BEGIN Available records

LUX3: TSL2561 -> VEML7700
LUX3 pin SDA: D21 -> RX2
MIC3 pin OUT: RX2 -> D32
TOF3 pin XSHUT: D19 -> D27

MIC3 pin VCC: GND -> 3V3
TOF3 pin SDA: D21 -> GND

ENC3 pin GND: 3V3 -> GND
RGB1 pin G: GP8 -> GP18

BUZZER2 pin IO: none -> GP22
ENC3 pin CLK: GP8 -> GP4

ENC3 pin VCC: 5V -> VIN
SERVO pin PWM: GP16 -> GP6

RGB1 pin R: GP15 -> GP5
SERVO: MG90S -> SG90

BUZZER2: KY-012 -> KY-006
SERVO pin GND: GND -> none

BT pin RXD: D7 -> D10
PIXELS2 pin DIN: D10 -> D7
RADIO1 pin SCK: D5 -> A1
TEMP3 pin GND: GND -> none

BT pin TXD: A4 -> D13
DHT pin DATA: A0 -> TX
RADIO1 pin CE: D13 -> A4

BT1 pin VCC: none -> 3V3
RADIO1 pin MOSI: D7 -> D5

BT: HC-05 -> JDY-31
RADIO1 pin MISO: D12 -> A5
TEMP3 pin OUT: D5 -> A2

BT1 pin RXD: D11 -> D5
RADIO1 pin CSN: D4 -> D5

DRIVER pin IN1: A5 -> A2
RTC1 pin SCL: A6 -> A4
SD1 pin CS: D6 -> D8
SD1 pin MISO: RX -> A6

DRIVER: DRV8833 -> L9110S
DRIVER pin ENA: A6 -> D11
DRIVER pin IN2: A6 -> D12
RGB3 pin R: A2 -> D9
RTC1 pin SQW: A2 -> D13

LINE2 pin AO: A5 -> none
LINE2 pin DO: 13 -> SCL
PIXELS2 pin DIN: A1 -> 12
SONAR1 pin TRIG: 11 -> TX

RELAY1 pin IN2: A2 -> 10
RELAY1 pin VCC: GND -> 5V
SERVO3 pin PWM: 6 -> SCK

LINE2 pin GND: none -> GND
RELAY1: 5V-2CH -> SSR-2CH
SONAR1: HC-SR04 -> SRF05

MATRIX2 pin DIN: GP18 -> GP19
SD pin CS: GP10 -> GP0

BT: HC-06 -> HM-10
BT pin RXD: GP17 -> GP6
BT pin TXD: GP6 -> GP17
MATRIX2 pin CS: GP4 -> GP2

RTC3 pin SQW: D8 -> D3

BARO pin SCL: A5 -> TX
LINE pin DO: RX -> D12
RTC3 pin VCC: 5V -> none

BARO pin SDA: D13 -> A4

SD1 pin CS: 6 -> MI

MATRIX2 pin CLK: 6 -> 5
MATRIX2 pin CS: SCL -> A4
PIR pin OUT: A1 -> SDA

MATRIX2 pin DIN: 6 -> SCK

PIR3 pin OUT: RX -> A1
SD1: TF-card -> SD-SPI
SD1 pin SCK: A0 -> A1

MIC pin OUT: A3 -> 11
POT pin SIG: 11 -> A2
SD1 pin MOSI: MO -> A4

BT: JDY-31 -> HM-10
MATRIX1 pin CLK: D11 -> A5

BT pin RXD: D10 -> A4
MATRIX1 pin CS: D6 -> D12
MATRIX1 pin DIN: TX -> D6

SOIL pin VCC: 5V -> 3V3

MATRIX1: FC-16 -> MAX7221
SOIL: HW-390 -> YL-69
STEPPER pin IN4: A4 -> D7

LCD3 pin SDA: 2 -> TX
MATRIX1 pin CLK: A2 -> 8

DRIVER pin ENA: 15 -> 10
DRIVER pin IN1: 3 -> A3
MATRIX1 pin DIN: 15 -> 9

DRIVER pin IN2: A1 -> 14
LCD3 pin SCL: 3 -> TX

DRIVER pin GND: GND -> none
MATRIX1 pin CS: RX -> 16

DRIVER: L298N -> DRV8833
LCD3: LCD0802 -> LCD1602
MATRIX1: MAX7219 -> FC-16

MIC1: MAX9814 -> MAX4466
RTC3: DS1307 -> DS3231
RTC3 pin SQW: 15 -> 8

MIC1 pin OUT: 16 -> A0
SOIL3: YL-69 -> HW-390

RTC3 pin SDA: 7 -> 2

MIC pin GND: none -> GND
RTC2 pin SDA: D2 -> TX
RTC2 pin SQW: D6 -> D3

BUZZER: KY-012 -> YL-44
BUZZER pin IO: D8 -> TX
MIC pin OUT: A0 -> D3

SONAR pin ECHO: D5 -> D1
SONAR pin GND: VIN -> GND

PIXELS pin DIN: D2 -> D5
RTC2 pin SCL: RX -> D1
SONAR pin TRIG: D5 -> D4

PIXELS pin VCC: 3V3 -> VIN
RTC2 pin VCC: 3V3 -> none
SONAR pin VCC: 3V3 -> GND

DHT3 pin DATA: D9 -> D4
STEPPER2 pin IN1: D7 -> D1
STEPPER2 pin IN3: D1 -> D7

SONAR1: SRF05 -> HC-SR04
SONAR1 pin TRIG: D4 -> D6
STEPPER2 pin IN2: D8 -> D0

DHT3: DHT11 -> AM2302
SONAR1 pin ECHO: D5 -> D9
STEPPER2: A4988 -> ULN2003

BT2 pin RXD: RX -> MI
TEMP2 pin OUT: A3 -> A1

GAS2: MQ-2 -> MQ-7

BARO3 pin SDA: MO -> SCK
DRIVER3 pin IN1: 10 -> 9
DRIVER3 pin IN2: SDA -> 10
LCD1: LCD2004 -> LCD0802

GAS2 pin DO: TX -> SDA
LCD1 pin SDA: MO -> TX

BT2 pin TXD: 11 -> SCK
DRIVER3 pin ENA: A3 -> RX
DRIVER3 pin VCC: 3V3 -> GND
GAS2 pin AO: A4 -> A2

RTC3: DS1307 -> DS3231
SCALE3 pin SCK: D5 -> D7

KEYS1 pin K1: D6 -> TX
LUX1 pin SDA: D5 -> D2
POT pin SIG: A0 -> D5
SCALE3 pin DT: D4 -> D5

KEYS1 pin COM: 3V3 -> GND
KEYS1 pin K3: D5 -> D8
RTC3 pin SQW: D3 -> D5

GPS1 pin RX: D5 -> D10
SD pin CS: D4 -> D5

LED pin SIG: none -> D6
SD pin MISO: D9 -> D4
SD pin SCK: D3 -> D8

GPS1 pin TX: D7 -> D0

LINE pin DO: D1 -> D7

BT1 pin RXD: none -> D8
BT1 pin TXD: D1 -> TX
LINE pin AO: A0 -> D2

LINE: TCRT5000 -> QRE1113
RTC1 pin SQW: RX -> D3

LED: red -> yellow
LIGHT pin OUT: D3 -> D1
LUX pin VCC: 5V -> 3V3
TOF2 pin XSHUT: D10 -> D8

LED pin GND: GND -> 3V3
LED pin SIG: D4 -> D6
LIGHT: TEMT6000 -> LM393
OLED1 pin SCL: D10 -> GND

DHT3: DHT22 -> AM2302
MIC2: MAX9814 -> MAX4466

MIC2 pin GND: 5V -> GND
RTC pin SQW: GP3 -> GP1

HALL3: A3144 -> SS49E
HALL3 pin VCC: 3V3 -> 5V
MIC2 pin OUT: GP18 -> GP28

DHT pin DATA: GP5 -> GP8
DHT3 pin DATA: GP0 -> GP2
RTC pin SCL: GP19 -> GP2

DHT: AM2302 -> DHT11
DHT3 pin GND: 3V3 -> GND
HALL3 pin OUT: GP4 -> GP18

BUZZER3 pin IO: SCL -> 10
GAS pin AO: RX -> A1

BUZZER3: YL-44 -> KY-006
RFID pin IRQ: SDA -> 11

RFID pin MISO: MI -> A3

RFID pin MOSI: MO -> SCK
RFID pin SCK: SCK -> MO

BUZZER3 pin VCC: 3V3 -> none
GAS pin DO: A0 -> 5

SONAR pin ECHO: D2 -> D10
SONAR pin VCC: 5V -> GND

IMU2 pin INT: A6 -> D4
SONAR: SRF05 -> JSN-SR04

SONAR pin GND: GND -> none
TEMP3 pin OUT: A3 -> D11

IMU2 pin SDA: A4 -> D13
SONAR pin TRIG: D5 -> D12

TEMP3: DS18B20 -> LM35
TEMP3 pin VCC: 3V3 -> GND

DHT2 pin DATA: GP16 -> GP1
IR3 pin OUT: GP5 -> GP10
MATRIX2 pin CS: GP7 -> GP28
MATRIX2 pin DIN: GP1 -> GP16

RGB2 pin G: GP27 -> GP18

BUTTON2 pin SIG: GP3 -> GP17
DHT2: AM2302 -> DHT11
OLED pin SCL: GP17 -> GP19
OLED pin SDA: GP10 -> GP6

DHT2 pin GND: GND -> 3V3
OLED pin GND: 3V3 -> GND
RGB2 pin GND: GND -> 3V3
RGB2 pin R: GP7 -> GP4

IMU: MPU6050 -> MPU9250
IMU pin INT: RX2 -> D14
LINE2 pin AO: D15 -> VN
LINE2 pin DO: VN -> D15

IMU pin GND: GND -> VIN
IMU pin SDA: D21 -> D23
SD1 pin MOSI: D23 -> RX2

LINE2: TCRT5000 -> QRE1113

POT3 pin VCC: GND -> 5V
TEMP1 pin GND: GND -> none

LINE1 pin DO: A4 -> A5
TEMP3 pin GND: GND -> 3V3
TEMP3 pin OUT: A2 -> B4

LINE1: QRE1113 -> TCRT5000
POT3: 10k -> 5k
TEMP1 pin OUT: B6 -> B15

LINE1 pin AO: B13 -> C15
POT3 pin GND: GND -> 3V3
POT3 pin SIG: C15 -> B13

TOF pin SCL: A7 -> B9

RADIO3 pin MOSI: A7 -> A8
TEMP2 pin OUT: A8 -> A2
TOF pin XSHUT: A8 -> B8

END Available records

### What the task requires
For the lines above, output exactly those from the line containing "MIC1 pin OUT: 16 -> A0" through the line containing "LCD1: LCD2004 -> LCD0802", and skip the others.

### Answer section
MIC1 pin OUT: 16 -> A0
SOIL3: YL-69 -> HW-390

RTC3 pin SDA: 7 -> 2

MIC pin GND: none -> GND
RTC2 pin SDA: D2 -> TX
RTC2 pin SQW: D6 -> D3

BUZZER: KY-012 -> YL-44
BUZZER pin IO: D8 -> TX
MIC pin OUT: A0 -> D3

SONAR pin ECHO: D5 -> D1
SONAR pin GND: VIN -> GND

PIXELS pin DIN: D2 -> D5
RTC2 pin SCL: RX -> D1
SONAR pin TRIG: D5 -> D4

PIXELS pin VCC: 3V3 -> VIN
RTC2 pin VCC: 3V3 -> none
SONAR pin VCC: 3V3 -> GND

DHT3 pin DATA: D9 -> D4
STEPPER2 pin IN1: D7 -> D1
STEPPER2 pin IN3: D1 -> D7

SONAR1: SRF05 -> HC-SR04
SONAR1 pin TRIG: D4 -> D6
STEPPER2 pin IN2: D8 -> D0

DHT3: DHT11 -> AM2302
SONAR1 pin ECHO: D5 -> D9
STEPPER2: A4988 -> ULN2003

BT2 pin RXD: RX -> MI
TEMP2 pin OUT: A3 -> A1

GAS2: MQ-2 -> MQ-7

BARO3 pin SDA: MO -> SCK
DRIVER3 pin IN1: 10 -> 9
DRIVER3 pin IN2: SDA -> 10
LCD1: LCD2004 -> LCD0802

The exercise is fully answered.